[Version comparison data]
--

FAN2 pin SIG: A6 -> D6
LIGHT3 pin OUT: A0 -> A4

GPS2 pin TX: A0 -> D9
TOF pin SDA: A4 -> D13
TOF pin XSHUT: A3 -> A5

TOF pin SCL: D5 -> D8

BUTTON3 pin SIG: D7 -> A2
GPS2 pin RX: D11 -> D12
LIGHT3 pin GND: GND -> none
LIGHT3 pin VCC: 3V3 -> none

--

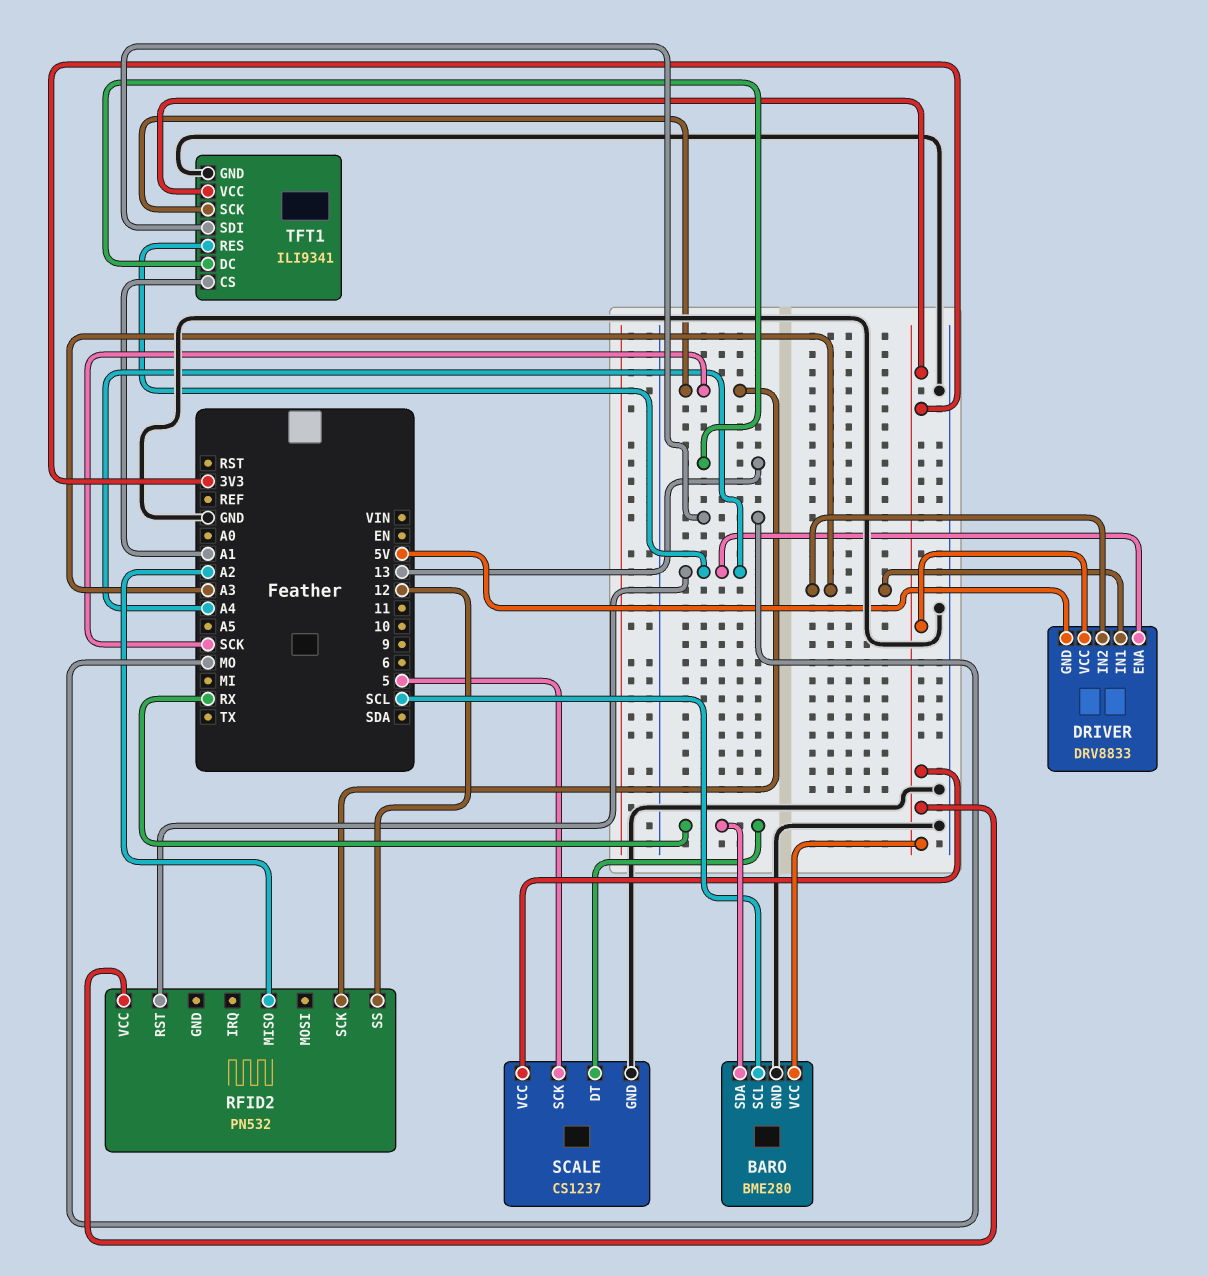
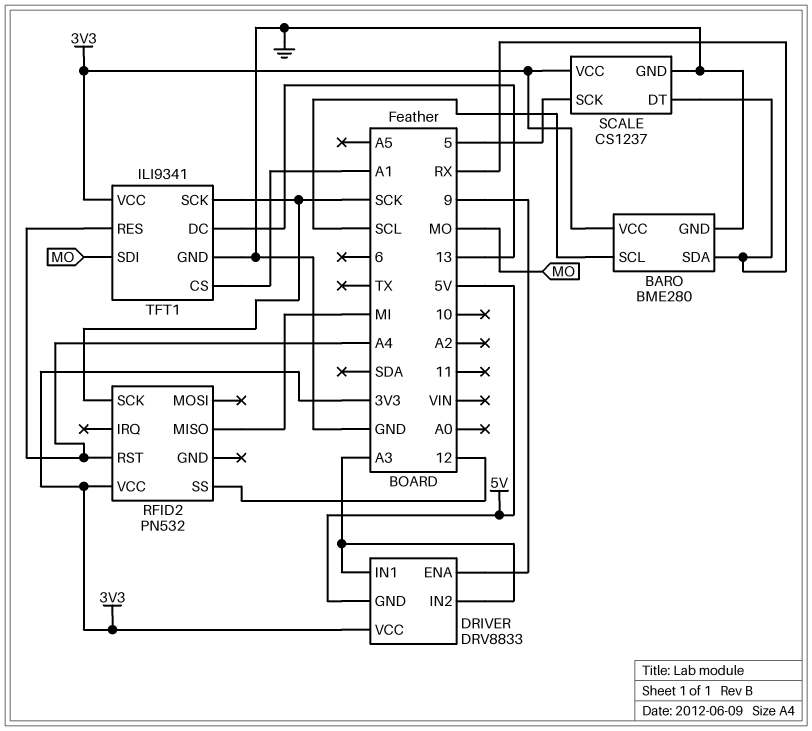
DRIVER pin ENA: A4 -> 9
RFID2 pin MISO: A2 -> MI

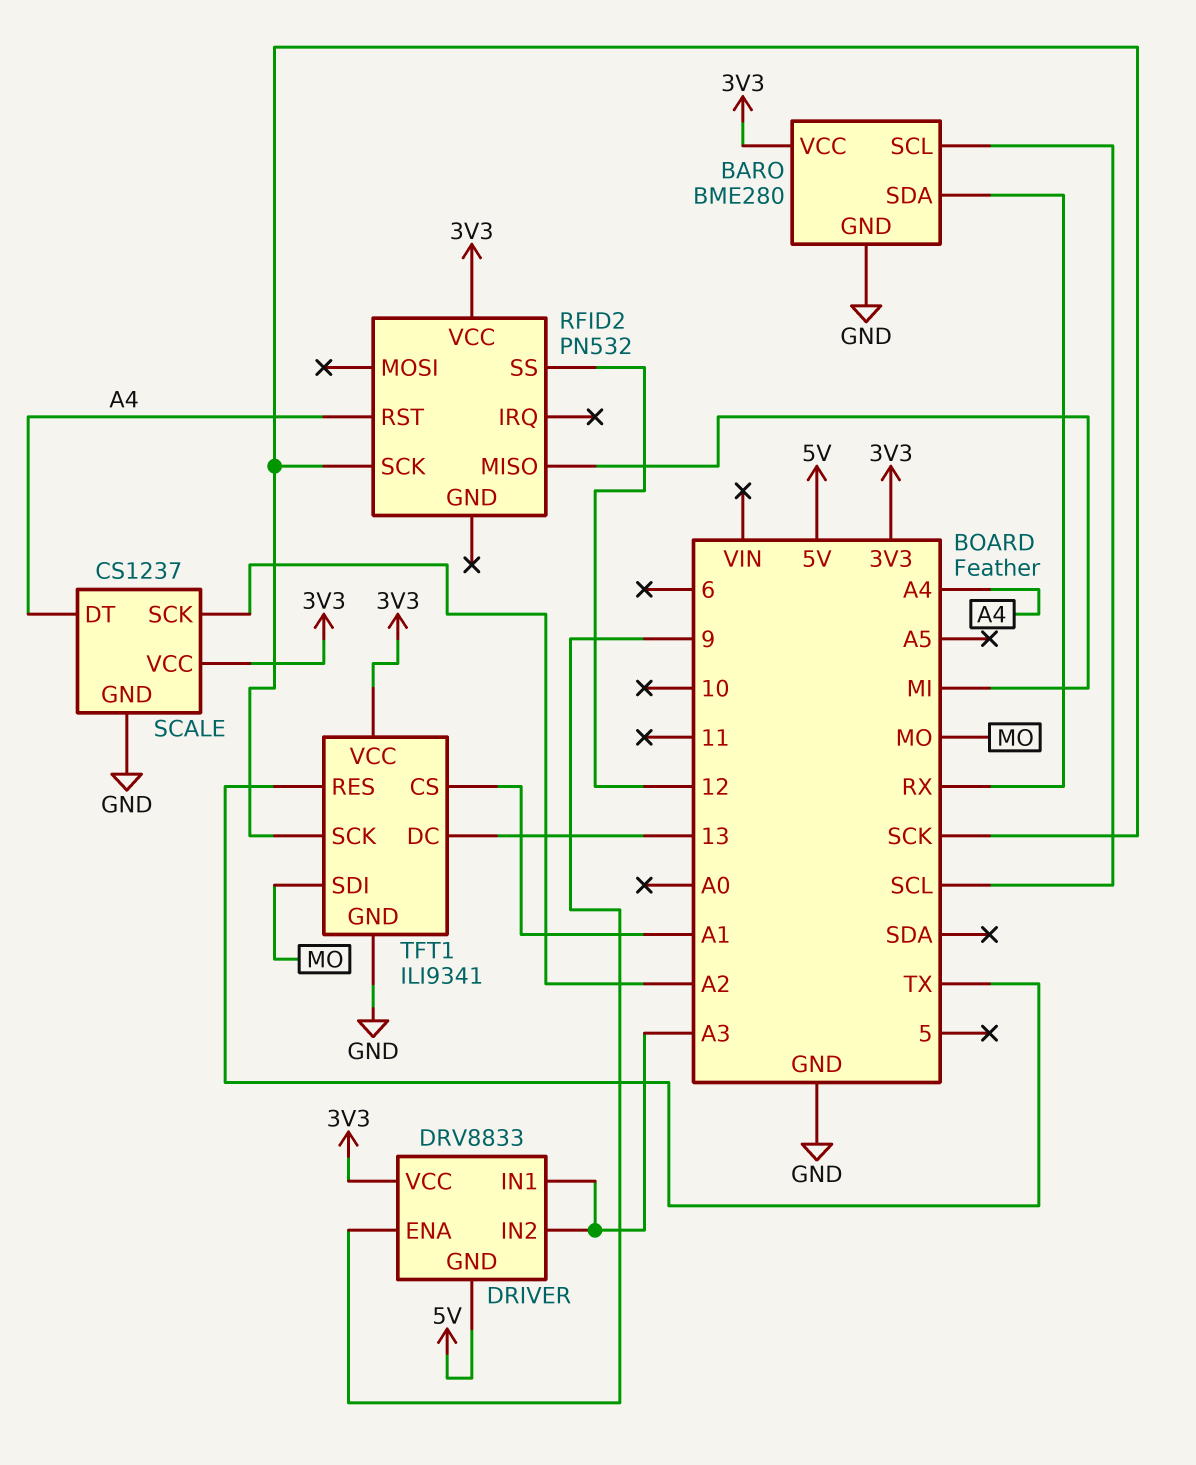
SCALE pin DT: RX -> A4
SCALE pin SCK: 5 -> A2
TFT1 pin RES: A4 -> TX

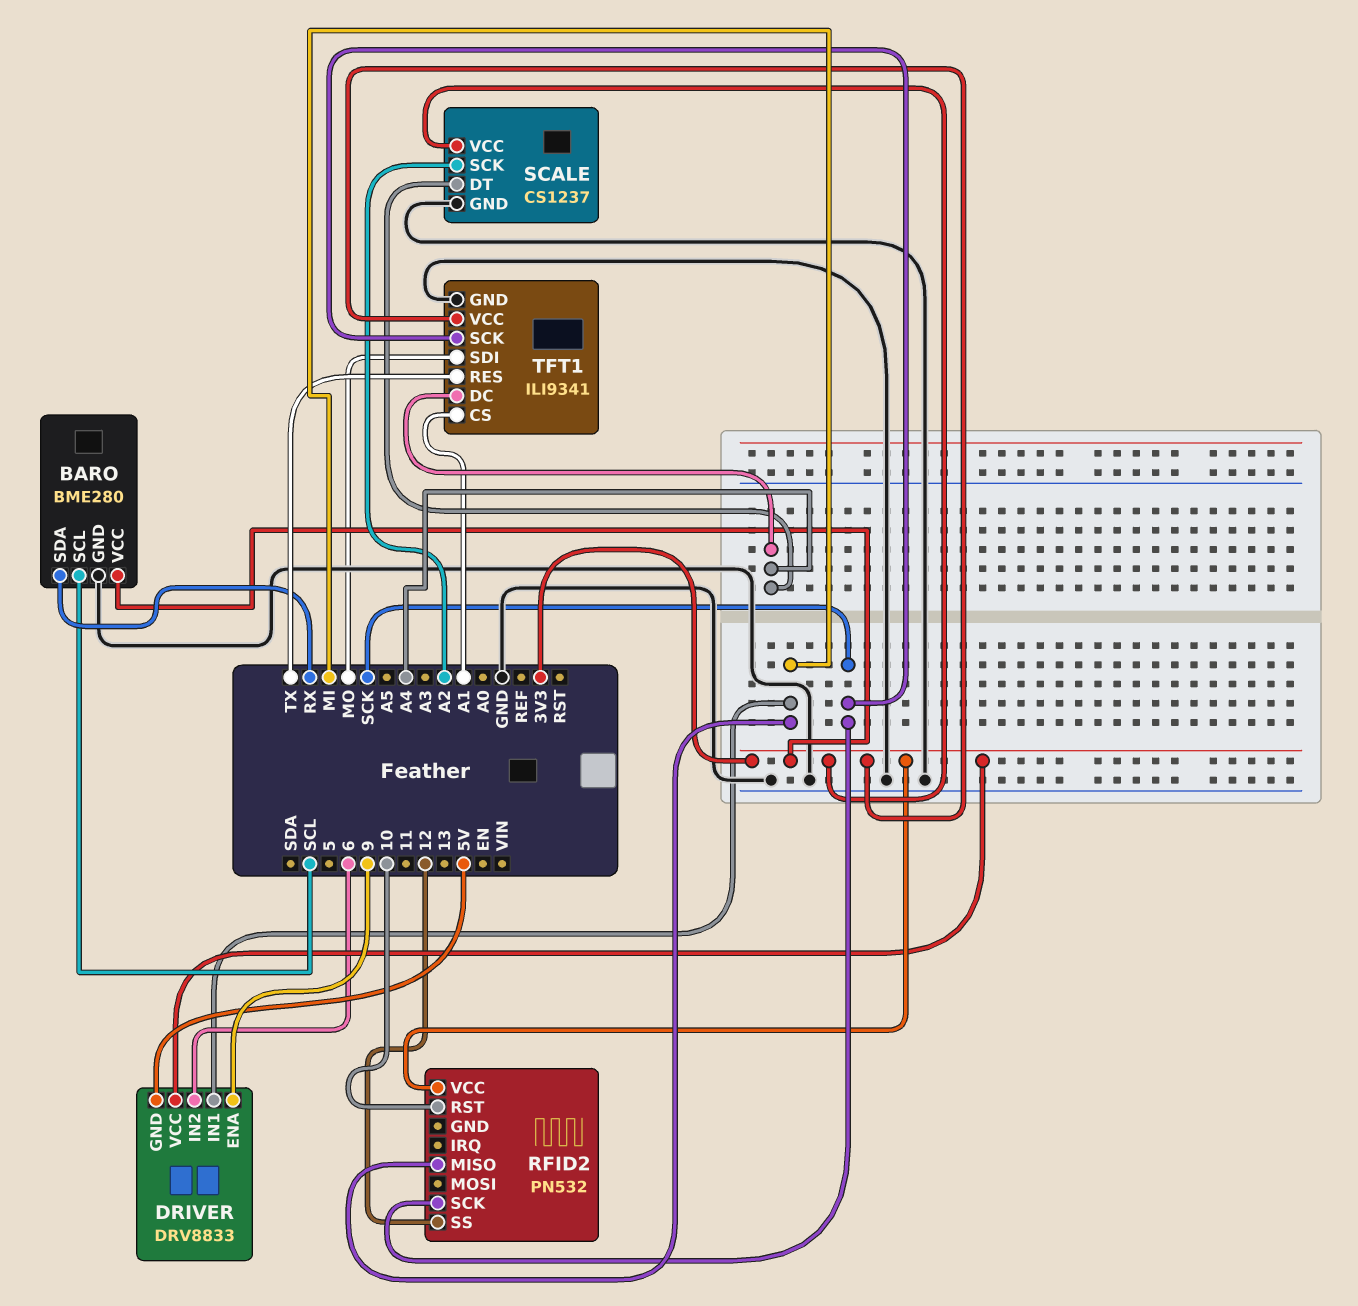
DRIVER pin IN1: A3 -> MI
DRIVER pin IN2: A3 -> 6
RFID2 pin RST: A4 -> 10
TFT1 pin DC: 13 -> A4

--

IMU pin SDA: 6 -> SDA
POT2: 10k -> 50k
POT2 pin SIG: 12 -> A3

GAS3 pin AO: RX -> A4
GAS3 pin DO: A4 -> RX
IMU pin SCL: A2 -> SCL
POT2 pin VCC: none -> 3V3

--

**HOW TO COMPLETE THIS TASK:** Search the data above for "none" and copy every line where it turns up.

**ANSWER BOX:**
LIGHT3 pin GND: GND -> none
LIGHT3 pin VCC: 3V3 -> none
POT2 pin VCC: none -> 3V3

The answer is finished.